---------- DATA ----------
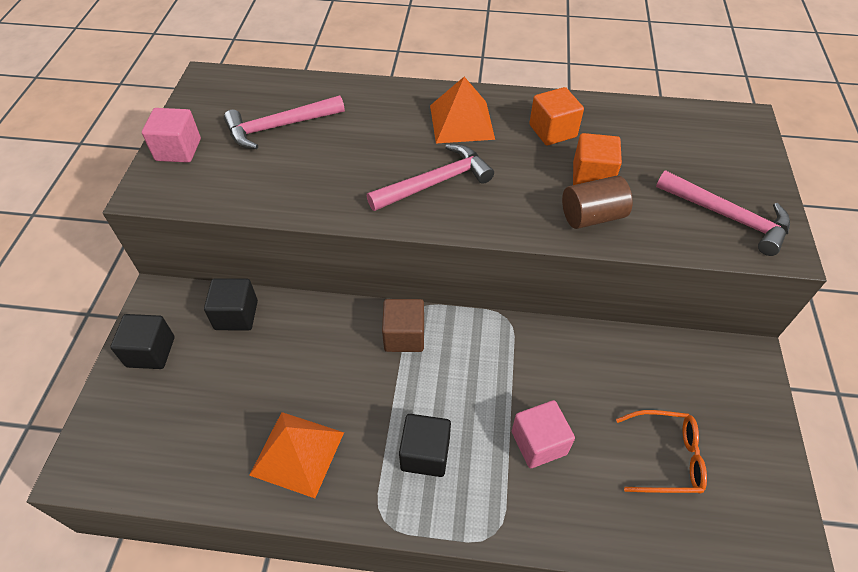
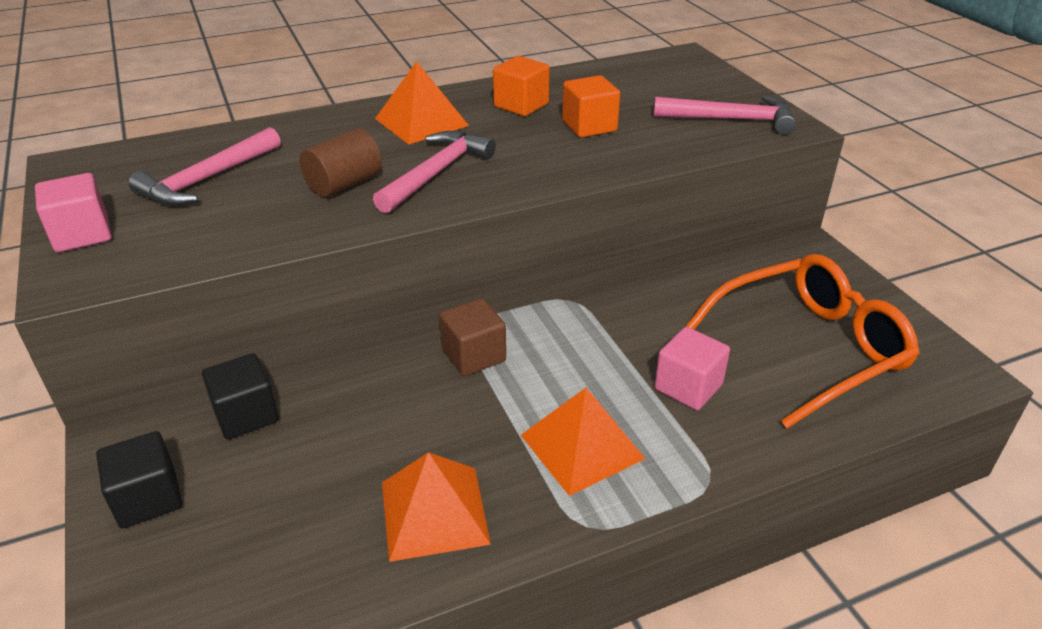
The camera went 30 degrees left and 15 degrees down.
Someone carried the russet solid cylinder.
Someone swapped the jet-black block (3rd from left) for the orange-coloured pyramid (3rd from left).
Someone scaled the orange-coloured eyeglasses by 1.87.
----------
• **EXERCISE**
Return an exact copy of the data above, apart from any pictures.

• **SOLVED EXERCISE**
The camera went 30 degrees left and 15 degrees down.
Someone carried the russet solid cylinder.
Someone swapped the jet-black block (3rd from left) for the orange-coloured pyramid (3rd from left).
Someone scaled the orange-coloured eyeglasses by 1.87.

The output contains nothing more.